Stored records:

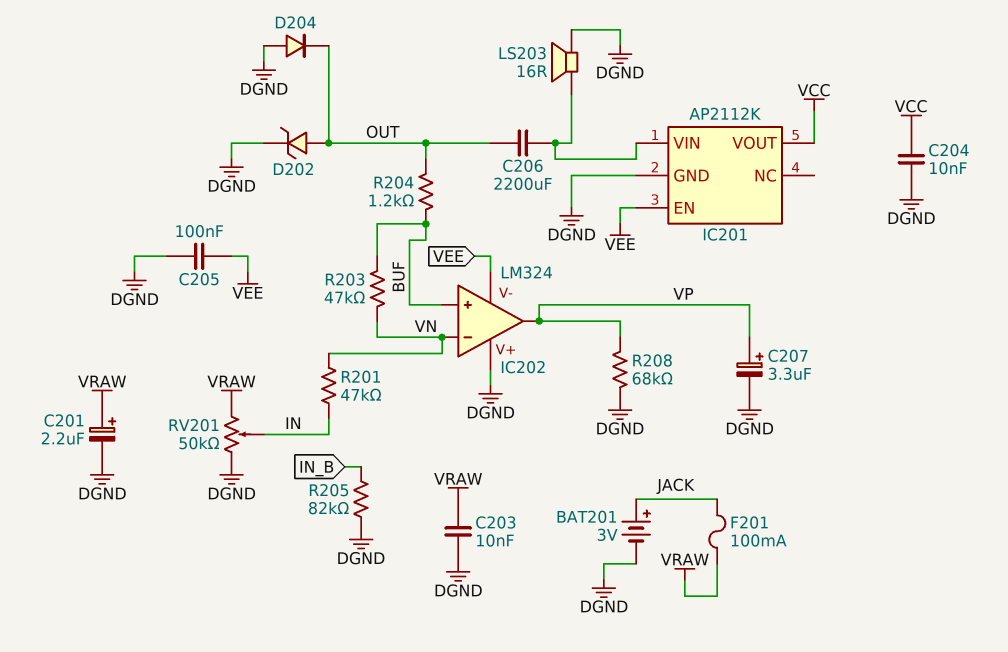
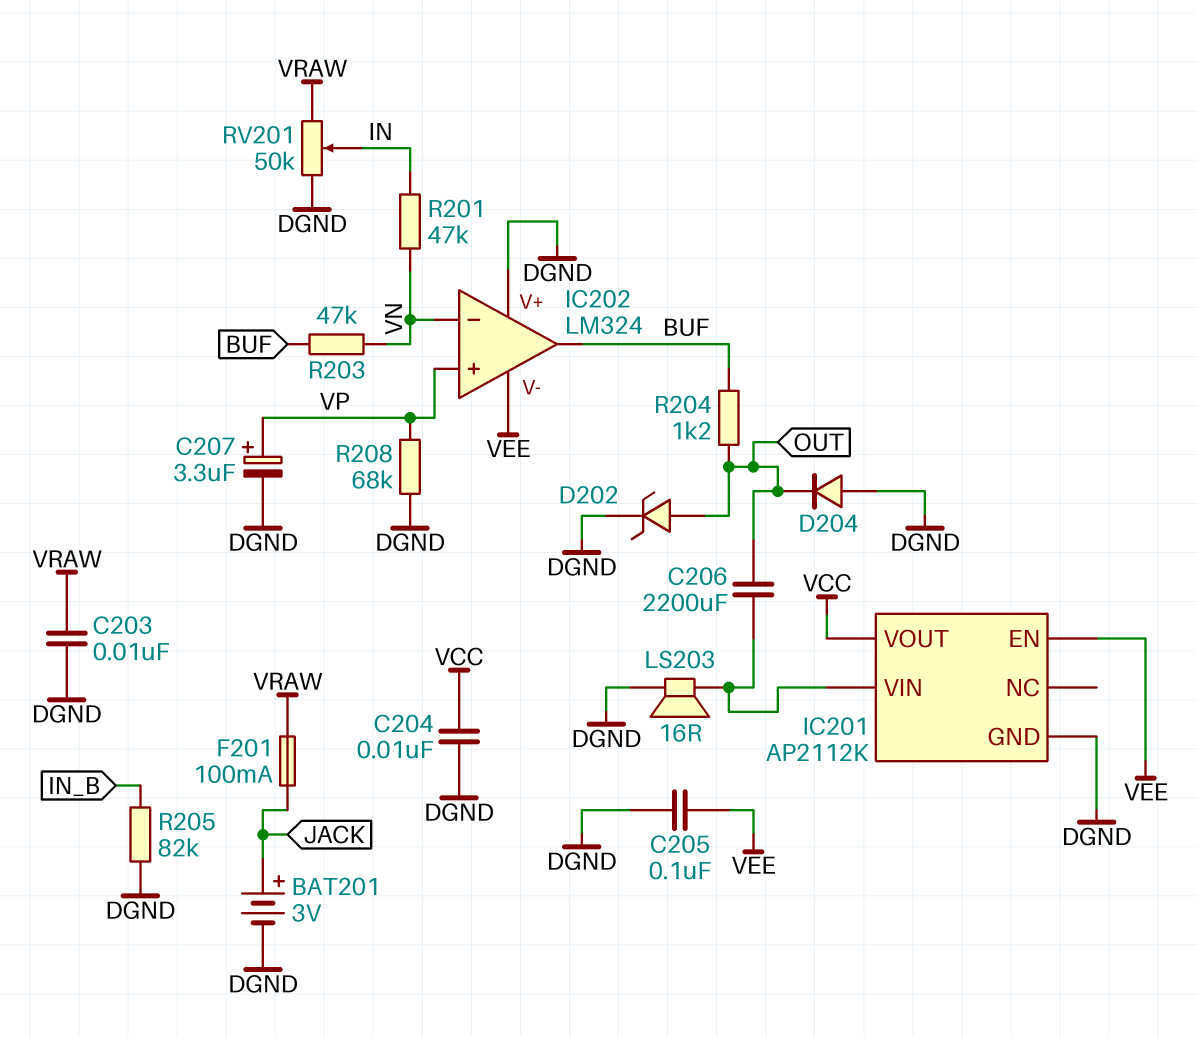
C201: 2.2uF (plus VRAW, minus DGND) -> none
IC202 pin in+: BUF -> VP
IC202 pin out: VP -> BUF

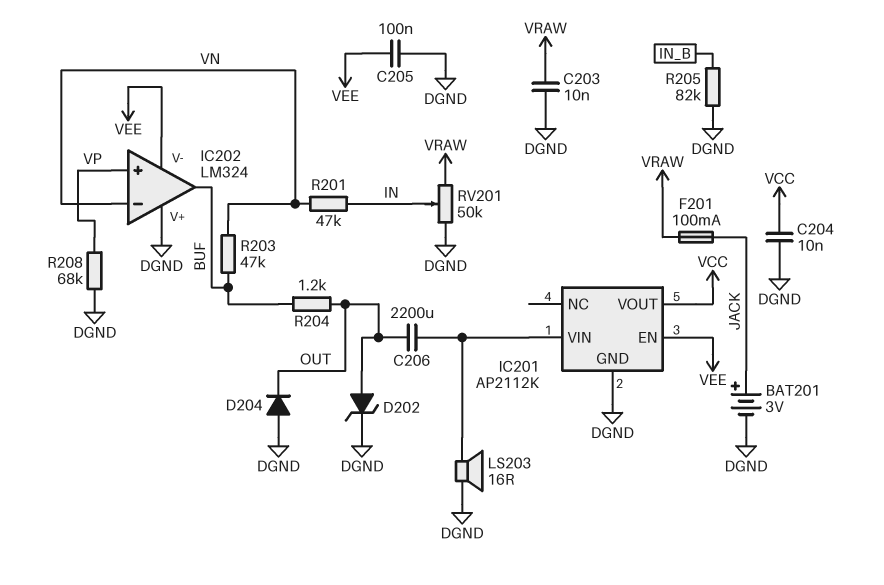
C207: 3.3uF (plus VP, minus DGND) -> none

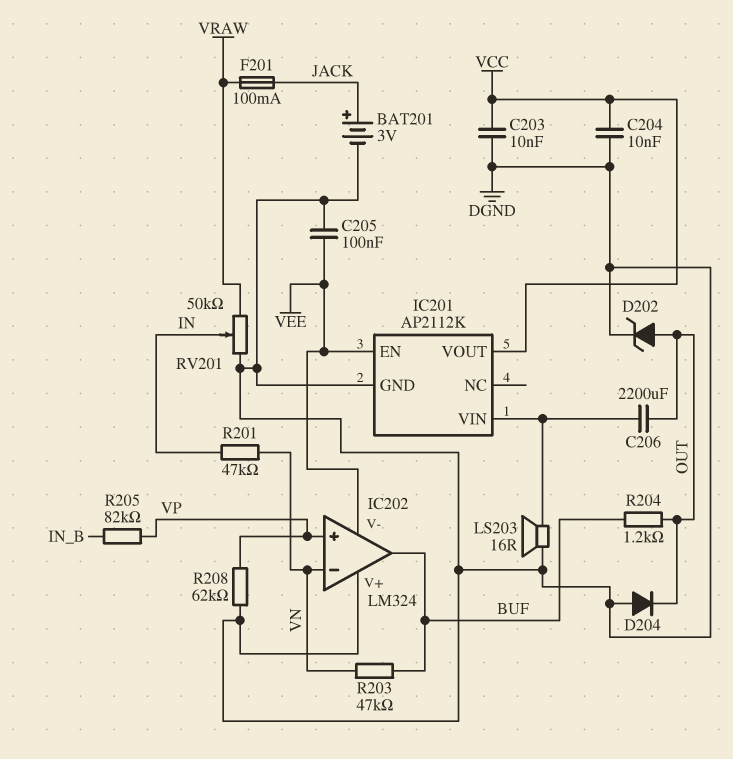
C203: 10nF (DGND, VRAW) -> 10nF (DGND, VCC)
R205: 82k (DGND, IN_B) -> 82k (IN_B, VP)
R208: 68k (DGND, VP) -> 62k (DGND, VP)

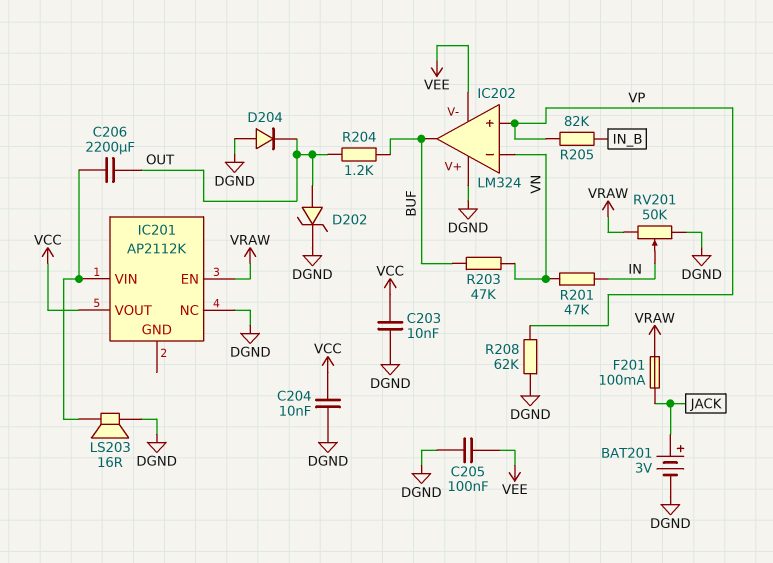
IC201 pin EN: VEE -> VRAW
IC201 pin GND: DGND -> none
IC201 pin NC: none -> DGND

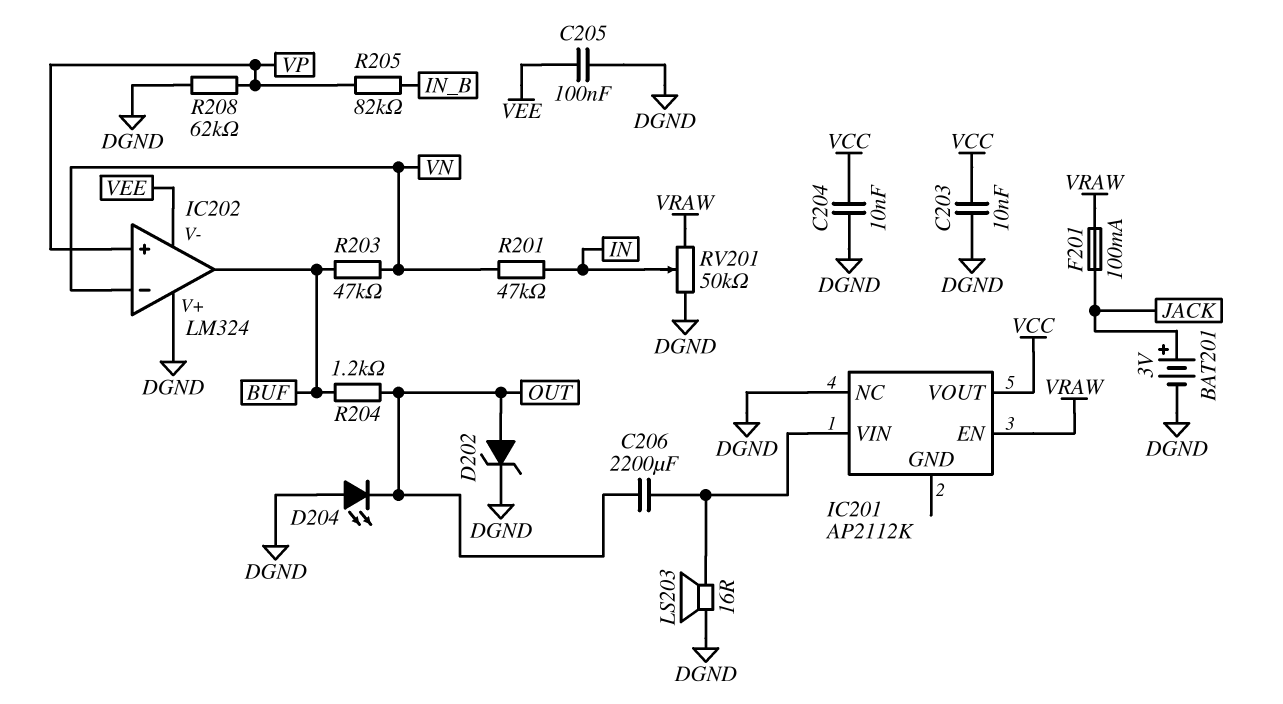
D204: diode (A DGND, K OUT) -> LED (A DGND, K OUT)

[ACTIVITY]: Reproduce all of the data exactly; the pictures do not belong in the copy.

[RESPONSE TO THIS TASK]:
C201: 2.2uF (plus VRAW, minus DGND) -> none
IC202 pin in+: BUF -> VP
IC202 pin out: VP -> BUF

C207: 3.3uF (plus VP, minus DGND) -> none

C203: 10nF (DGND, VRAW) -> 10nF (DGND, VCC)
R205: 82k (DGND, IN_B) -> 82k (IN_B, VP)
R208: 68k (DGND, VP) -> 62k (DGND, VP)

IC201 pin EN: VEE -> VRAW
IC201 pin GND: DGND -> none
IC201 pin NC: none -> DGND

D204: diode (A DGND, K OUT) -> LED (A DGND, K OUT)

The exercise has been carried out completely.